Work to complete:
Make an exact copy of the lines from the one containing "brown pear: 13 -> 11" through the end of the material, including both ends but no pictures.
· · ·
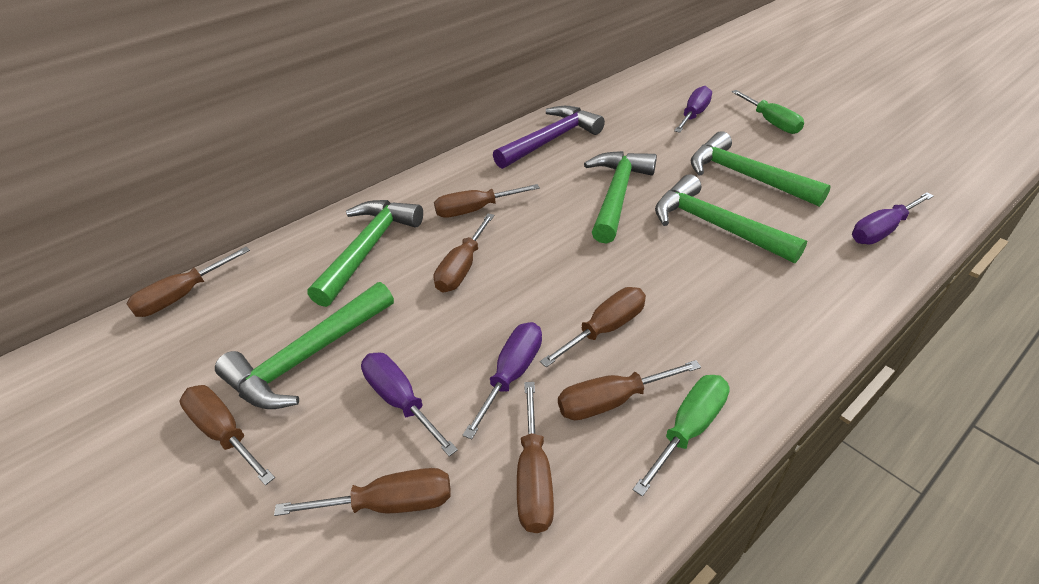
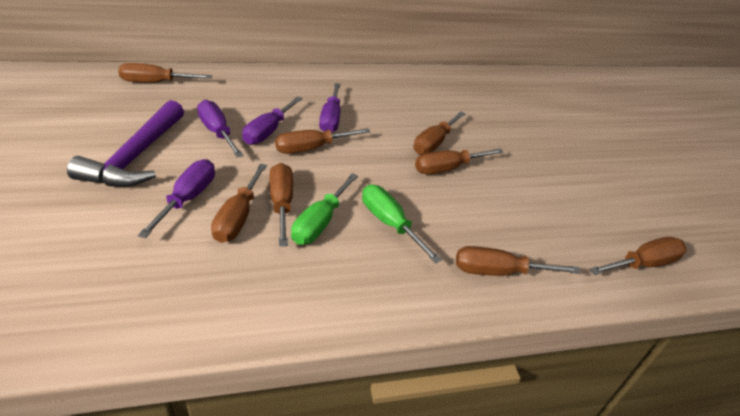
green hammer: 5 -> 0

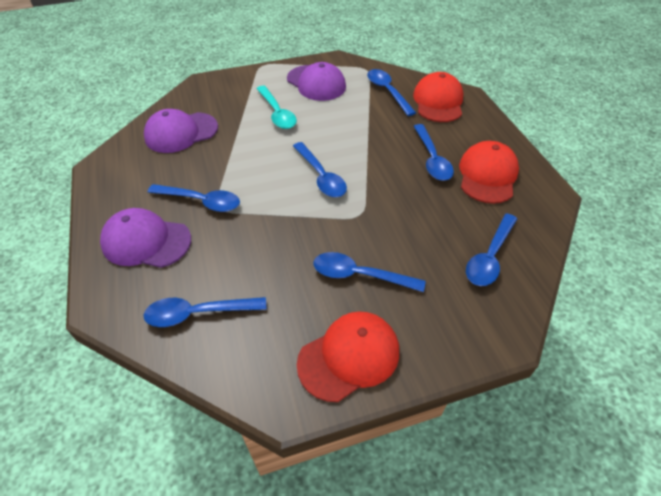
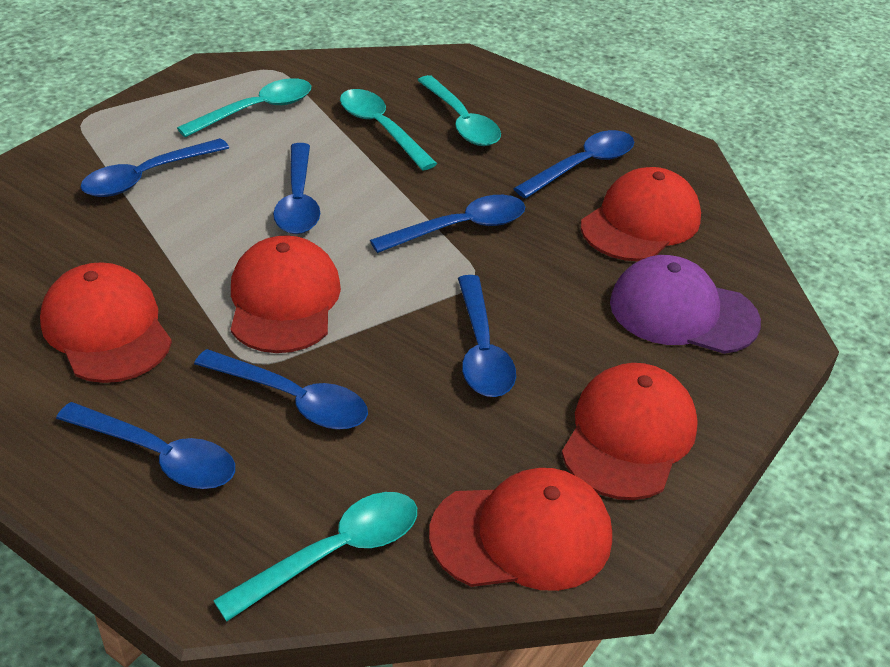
purple cap: 3 -> 1
red cap: 3 -> 5
turquoise spoon: 1 -> 4

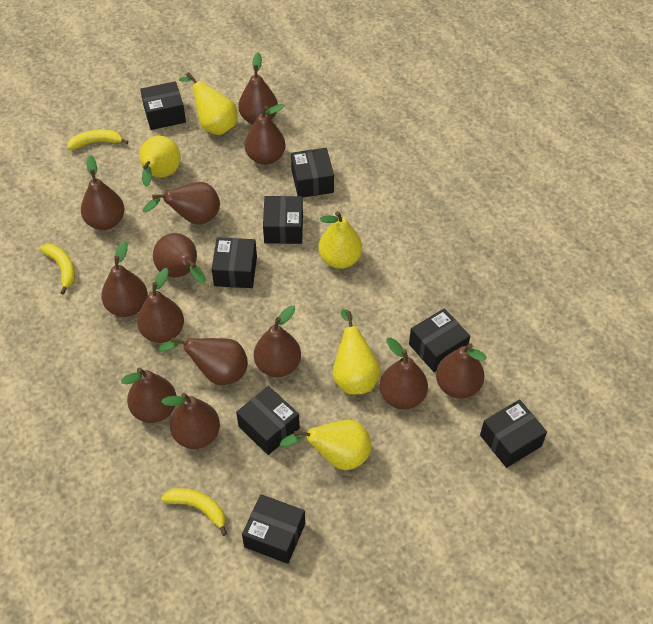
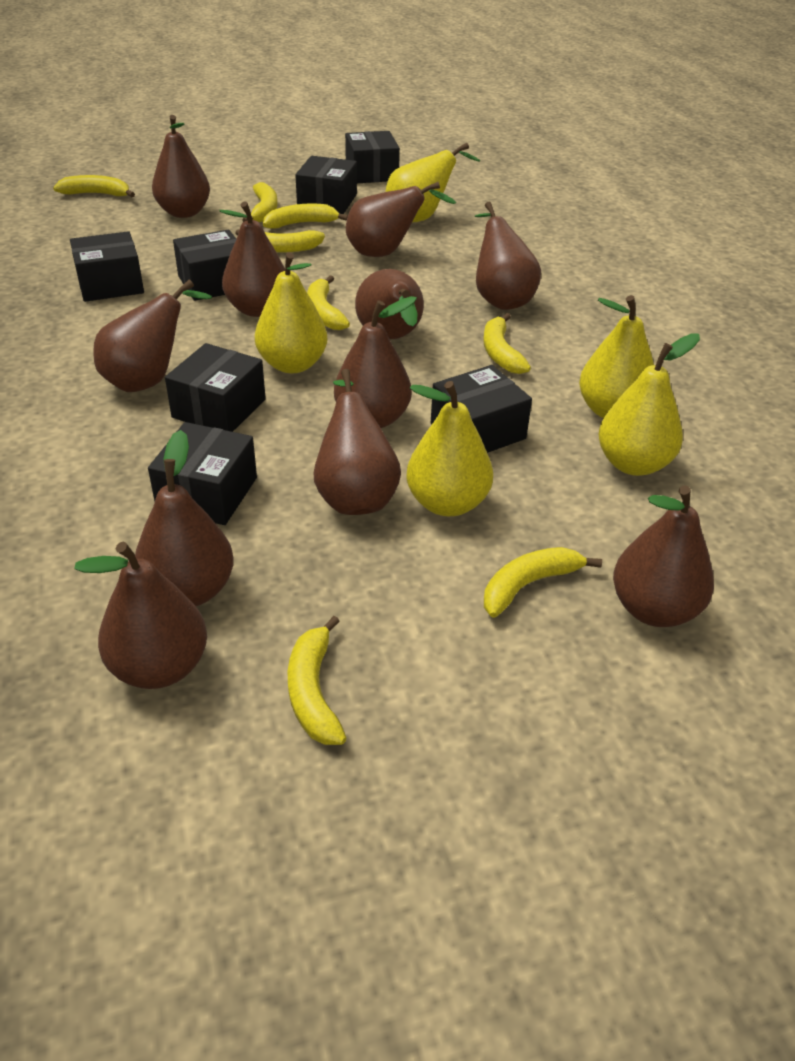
black box: 8 -> 7
brown pear: 13 -> 11
yellow banana: 3 -> 8

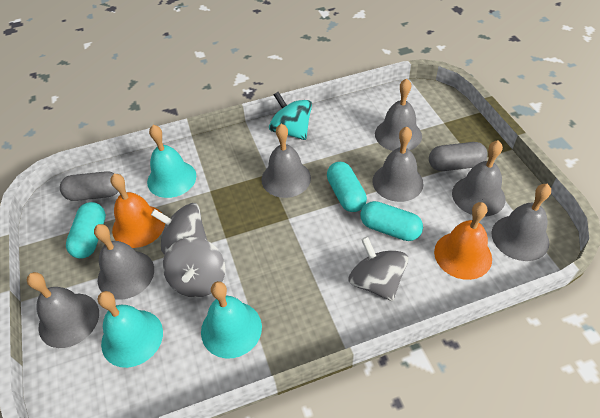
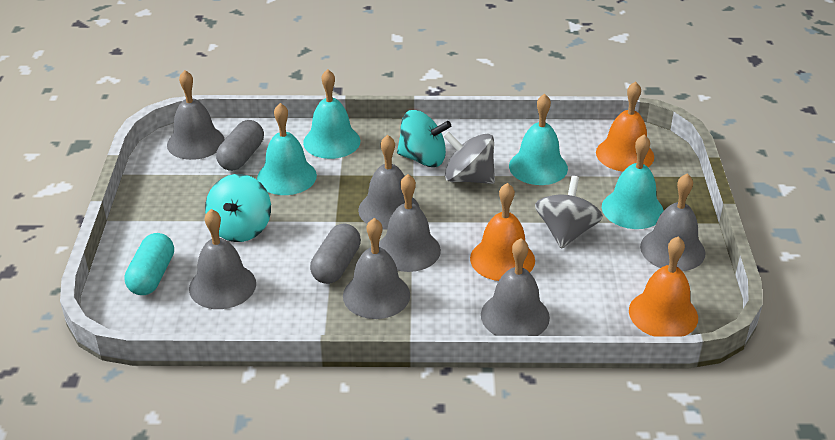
grey spinning top: 3 -> 2
orange bell: 2 -> 3
turquoise bell: 3 -> 4
turquoise capsule: 3 -> 1
turquoise spinning top: 1 -> 2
· · ·
Task output:
brown pear: 13 -> 11
yellow banana: 3 -> 8

grey spinning top: 3 -> 2
orange bell: 2 -> 3
turquoise bell: 3 -> 4
turquoise capsule: 3 -> 1
turquoise spinning top: 1 -> 2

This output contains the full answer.